- **GIVEN RECORDS**
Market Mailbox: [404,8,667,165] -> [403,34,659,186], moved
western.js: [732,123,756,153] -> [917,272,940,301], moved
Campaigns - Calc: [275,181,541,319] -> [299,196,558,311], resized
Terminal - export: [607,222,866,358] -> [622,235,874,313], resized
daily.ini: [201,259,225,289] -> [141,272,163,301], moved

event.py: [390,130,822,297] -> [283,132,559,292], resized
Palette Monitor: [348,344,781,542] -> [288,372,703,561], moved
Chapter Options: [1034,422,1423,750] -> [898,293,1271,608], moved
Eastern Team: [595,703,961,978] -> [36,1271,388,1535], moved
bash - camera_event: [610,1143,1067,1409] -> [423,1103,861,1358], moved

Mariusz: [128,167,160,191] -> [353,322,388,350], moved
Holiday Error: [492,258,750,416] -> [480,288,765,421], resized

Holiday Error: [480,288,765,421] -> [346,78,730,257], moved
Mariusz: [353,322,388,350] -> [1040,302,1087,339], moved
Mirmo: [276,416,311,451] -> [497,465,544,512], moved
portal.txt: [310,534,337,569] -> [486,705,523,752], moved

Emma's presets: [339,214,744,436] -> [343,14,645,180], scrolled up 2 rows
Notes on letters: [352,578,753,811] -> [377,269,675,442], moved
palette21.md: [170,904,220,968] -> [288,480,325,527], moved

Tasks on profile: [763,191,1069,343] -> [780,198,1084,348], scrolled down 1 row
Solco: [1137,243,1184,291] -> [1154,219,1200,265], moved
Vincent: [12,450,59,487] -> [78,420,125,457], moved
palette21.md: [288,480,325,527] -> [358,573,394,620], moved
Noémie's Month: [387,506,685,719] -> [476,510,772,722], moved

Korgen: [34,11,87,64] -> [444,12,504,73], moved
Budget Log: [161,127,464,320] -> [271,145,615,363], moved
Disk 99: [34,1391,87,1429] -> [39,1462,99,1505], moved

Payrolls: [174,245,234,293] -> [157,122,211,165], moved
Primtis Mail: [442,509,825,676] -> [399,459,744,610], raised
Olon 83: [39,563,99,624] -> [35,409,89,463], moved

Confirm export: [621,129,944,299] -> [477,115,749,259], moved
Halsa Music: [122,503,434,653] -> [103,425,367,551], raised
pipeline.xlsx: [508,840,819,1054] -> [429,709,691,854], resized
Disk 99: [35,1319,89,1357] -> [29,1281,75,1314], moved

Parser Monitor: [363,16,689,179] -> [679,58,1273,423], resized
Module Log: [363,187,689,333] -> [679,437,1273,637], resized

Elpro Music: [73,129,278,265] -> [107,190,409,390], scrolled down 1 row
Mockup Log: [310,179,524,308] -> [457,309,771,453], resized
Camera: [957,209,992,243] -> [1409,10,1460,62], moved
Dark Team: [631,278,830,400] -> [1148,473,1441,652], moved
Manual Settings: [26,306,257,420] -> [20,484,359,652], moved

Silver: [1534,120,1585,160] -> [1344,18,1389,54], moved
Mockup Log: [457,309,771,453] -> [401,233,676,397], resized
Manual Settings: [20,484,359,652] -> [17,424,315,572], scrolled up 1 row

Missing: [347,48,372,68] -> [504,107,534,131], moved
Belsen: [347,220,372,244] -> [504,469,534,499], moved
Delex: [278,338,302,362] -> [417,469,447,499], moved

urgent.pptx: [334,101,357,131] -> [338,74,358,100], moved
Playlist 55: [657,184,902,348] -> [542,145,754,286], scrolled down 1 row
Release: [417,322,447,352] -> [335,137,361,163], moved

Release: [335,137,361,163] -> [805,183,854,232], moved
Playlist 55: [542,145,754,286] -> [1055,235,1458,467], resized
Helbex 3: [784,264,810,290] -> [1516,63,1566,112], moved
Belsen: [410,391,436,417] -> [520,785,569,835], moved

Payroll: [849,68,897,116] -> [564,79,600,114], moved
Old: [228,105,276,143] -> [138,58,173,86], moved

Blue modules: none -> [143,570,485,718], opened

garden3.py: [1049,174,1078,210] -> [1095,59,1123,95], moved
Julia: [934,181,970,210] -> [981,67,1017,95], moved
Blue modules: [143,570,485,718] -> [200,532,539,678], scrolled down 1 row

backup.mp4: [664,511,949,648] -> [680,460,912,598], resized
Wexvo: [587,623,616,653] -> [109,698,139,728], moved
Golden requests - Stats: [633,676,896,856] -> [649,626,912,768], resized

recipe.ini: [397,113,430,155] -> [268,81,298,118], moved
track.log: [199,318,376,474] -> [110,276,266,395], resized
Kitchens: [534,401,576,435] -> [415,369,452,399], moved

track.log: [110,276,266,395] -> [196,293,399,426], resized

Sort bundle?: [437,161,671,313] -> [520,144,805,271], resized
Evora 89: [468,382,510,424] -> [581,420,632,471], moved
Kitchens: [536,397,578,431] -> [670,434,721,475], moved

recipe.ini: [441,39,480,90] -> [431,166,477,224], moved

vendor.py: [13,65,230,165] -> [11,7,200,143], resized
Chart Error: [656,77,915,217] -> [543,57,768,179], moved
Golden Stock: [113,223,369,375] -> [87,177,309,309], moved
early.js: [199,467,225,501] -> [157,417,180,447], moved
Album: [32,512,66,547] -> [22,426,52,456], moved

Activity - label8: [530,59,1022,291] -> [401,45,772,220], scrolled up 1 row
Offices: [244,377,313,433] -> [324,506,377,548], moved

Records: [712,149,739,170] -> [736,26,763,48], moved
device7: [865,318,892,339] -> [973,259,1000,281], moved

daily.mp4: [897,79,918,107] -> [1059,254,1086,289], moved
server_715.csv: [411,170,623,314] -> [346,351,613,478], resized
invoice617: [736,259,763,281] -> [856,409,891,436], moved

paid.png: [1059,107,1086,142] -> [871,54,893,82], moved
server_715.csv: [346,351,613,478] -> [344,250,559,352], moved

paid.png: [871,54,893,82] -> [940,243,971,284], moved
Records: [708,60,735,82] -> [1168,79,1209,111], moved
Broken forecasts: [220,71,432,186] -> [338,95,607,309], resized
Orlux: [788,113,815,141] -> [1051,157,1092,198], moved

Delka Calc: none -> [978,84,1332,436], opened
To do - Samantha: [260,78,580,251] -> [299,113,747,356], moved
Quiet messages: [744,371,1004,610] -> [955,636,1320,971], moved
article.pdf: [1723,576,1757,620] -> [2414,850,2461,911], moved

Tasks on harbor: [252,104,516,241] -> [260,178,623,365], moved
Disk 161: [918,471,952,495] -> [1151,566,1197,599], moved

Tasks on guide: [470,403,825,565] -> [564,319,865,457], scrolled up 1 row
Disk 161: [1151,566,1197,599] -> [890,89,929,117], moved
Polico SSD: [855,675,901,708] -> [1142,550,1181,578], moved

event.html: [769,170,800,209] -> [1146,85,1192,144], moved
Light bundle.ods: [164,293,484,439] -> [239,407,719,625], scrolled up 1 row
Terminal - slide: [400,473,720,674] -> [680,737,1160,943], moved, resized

- **WHAT THE TASK REQUIRES**
The answer consists of the line holding "Delka Calc: none -> [978,84,1332,436], opened" and every line after it up to the end of the records, word for word.

- **REPLY TO THE EXERCISE**
Delka Calc: none -> [978,84,1332,436], opened
To do - Samantha: [260,78,580,251] -> [299,113,747,356], moved
Quiet messages: [744,371,1004,610] -> [955,636,1320,971], moved
article.pdf: [1723,576,1757,620] -> [2414,850,2461,911], moved

Tasks on harbor: [252,104,516,241] -> [260,178,623,365], moved
Disk 161: [918,471,952,495] -> [1151,566,1197,599], moved

Tasks on guide: [470,403,825,565] -> [564,319,865,457], scrolled up 1 row
Disk 161: [1151,566,1197,599] -> [890,89,929,117], moved
Polico SSD: [855,675,901,708] -> [1142,550,1181,578], moved

event.html: [769,170,800,209] -> [1146,85,1192,144], moved
Light bundle.ods: [164,293,484,439] -> [239,407,719,625], scrolled up 1 row
Terminal - slide: [400,473,720,674] -> [680,737,1160,943], moved, resized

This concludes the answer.